EXERCISE INSTRUCTIONS: Leaving out the images, please reproduce each line below exactly.

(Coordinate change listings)
----------

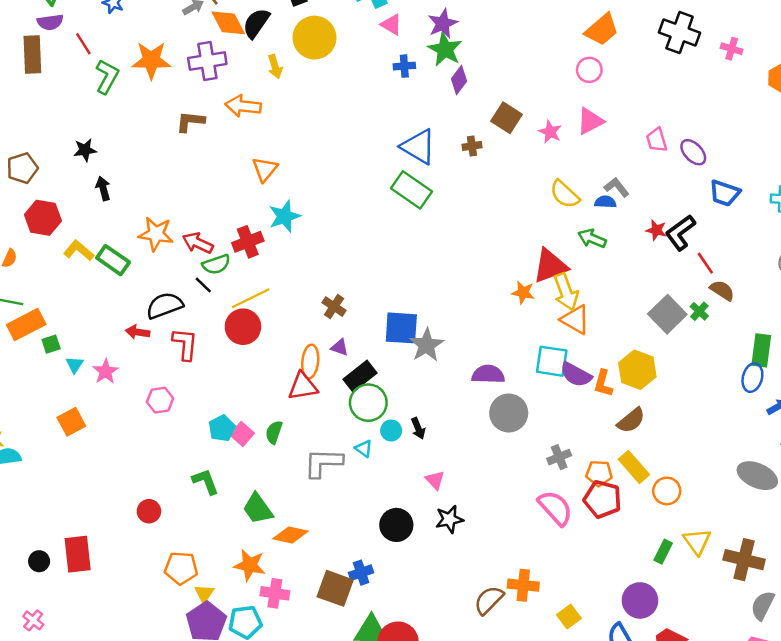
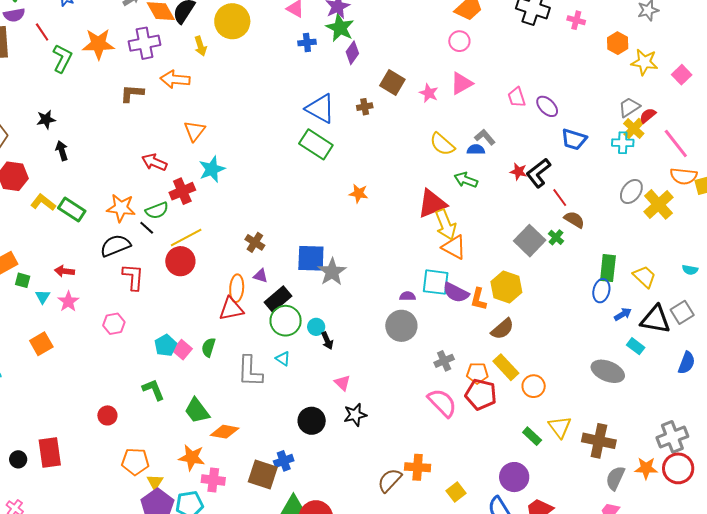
orange star: (156, 234) -> (121, 208), moved
red arrow: (198, 243) -> (154, 162), moved
orange star: (523, 293) -> (359, 193), moved
red arrow: (138, 332) -> (64, 271), moved
green square: (51, 344) -> (23, 280), turned 35
purple semicircle: (488, 374) -> (408, 296), moved, size x0.6
cyan circle: (391, 431) -> (316, 327), moved
gray L-shape: (323, 463) -> (250, 371), turned -88
green rectangle: (663, 552) -> (532, 436), turned -72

----------

REPLY:
orange star: (156, 234) -> (121, 208), moved
red arrow: (198, 243) -> (154, 162), moved
orange star: (523, 293) -> (359, 193), moved
red arrow: (138, 332) -> (64, 271), moved
green square: (51, 344) -> (23, 280), turned 35
purple semicircle: (488, 374) -> (408, 296), moved, size x0.6
cyan circle: (391, 431) -> (316, 327), moved
gray L-shape: (323, 463) -> (250, 371), turned -88
green rectangle: (663, 552) -> (532, 436), turned -72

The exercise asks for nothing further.